_What is expected_
Only the lines that contain the string "blue" belong in the answer; pull them from the records.

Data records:
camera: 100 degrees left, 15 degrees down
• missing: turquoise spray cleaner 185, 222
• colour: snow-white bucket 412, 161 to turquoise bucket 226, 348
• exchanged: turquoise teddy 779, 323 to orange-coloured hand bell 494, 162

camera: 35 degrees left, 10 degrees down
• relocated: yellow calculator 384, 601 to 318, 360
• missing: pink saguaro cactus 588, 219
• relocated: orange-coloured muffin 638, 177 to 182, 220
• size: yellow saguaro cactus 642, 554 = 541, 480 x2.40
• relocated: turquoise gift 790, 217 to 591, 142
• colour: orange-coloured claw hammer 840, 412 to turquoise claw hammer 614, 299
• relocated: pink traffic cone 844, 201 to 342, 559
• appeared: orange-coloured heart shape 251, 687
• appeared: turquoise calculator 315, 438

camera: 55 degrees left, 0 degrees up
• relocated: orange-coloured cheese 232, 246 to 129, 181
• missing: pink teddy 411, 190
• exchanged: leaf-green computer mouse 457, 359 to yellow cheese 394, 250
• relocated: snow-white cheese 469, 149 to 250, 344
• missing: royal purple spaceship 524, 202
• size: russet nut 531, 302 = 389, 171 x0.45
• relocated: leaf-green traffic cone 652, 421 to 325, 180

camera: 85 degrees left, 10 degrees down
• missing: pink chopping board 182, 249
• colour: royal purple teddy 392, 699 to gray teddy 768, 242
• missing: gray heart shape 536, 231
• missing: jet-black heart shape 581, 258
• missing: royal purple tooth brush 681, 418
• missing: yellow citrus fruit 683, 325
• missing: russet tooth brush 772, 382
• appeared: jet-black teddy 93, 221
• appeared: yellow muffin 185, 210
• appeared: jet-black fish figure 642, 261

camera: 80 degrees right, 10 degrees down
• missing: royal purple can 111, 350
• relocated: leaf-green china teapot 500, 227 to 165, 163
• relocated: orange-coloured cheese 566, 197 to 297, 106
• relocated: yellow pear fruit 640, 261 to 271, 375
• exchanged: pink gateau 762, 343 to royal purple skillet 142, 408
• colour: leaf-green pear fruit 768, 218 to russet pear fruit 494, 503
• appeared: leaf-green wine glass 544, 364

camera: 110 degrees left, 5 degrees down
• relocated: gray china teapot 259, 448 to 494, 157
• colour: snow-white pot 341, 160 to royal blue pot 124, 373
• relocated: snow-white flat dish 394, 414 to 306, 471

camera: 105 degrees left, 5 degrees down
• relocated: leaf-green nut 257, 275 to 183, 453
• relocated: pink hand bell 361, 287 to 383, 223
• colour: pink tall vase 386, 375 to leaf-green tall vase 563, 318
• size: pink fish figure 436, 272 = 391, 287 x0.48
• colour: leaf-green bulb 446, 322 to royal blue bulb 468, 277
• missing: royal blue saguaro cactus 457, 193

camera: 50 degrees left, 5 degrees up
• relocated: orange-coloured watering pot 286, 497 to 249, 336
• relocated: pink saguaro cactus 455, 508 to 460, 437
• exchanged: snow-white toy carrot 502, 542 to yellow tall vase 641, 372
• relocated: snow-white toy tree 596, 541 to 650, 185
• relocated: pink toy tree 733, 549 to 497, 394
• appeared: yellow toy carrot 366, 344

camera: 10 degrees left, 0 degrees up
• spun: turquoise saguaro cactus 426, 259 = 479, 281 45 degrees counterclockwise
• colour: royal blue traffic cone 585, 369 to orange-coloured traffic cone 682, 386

_Result_
• colour: snow-white pot 341, 160 to royal blue pot 124, 373
• colour: leaf-green bulb 446, 322 to royal blue bulb 468, 277
• missing: royal blue saguaro cactus 457, 193
• colour: royal blue traffic cone 585, 369 to orange-coloured traffic cone 682, 386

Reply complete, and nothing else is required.